TO DO: An exact transcription of all the records below is required, without any images.

Data items:
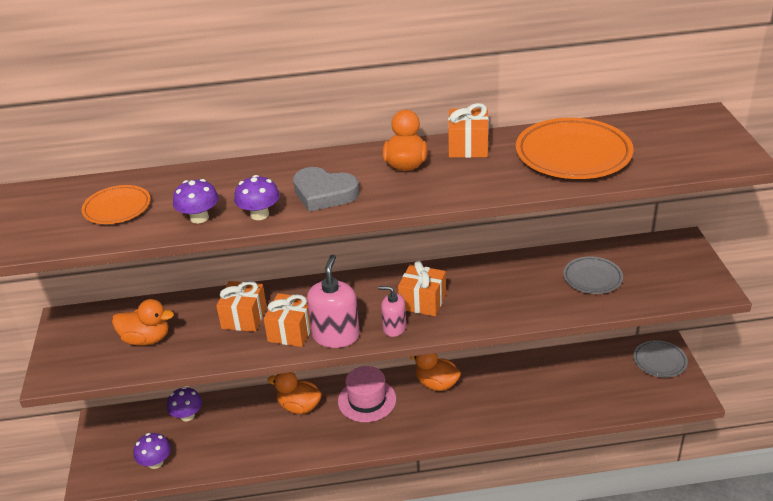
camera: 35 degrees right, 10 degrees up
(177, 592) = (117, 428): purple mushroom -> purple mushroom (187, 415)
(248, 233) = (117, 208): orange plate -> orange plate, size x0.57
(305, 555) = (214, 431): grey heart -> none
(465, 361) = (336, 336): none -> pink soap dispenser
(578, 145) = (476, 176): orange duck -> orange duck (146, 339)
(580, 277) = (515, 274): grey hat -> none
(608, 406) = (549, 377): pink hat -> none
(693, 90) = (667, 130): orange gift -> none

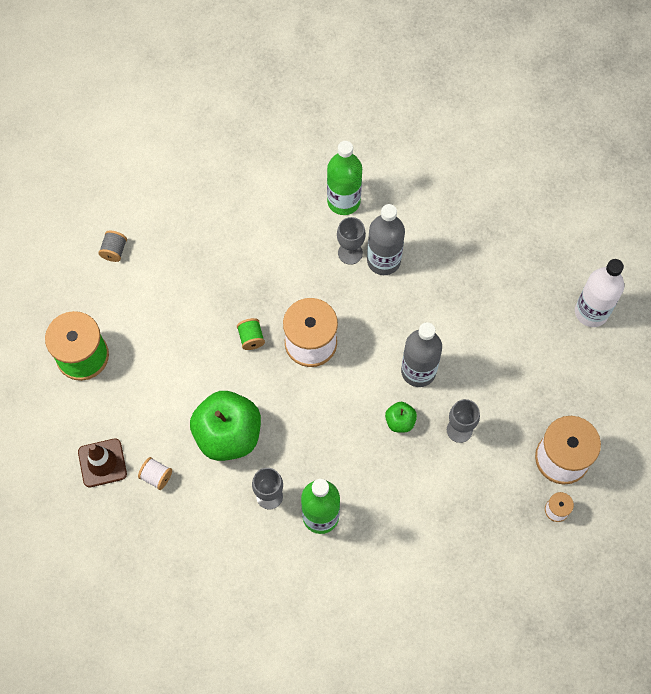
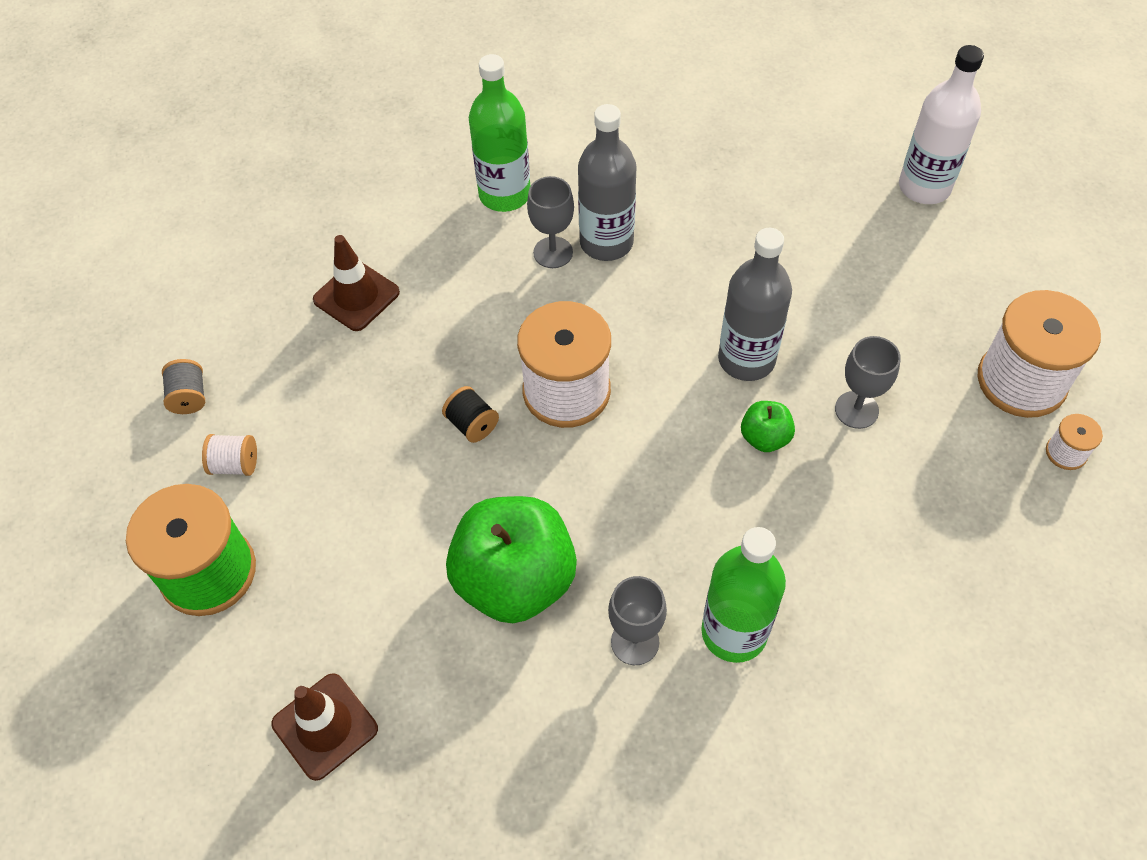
camera: 25 degrees left, 10 degrees down
(156, 476) = (430, 702): white spool -> white spool (235, 464)
(228, 230) = (356, 296): none -> brown traffic cone
(251, 338) = (472, 424): green spool -> black spool

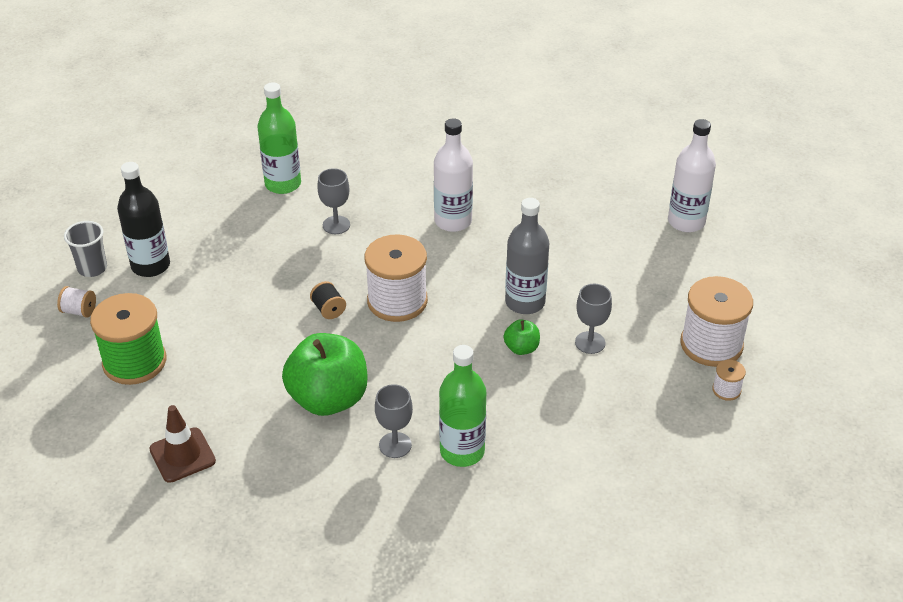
camera: 10 degrees right, 15 degrees down
(102, 418) = (92, 268): none -> grey cup
(189, 397) = (150, 265): grey spool -> black bottle
(235, 464) = (169, 307): white spool -> white spool (79, 311)
(356, 296) = (276, 226): brown traffic cone -> none
(504, 194) = (393, 183): green bottle -> green bottle (283, 184)
(553, 252) = (415, 221): grey goblet -> grey goblet (336, 225)
(606, 242) = (453, 221): grey bottle -> white bottle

SOLUTION BELOW:
camera: 35 degrees right, 10 degrees up
(177, 592) = (117, 428): purple mushroom -> purple mushroom (187, 415)
(248, 233) = (117, 208): orange plate -> orange plate, size x0.57
(305, 555) = (214, 431): grey heart -> none
(465, 361) = (336, 336): none -> pink soap dispenser
(578, 145) = (476, 176): orange duck -> orange duck (146, 339)
(580, 277) = (515, 274): grey hat -> none
(608, 406) = (549, 377): pink hat -> none
(693, 90) = (667, 130): orange gift -> none

camera: 25 degrees left, 10 degrees down
(156, 476) = (430, 702): white spool -> white spool (235, 464)
(228, 230) = (356, 296): none -> brown traffic cone
(251, 338) = (472, 424): green spool -> black spool

camera: 10 degrees right, 15 degrees down
(102, 418) = (92, 268): none -> grey cup
(189, 397) = (150, 265): grey spool -> black bottle
(235, 464) = (169, 307): white spool -> white spool (79, 311)
(356, 296) = (276, 226): brown traffic cone -> none
(504, 194) = (393, 183): green bottle -> green bottle (283, 184)
(553, 252) = (415, 221): grey goblet -> grey goblet (336, 225)
(606, 242) = (453, 221): grey bottle -> white bottle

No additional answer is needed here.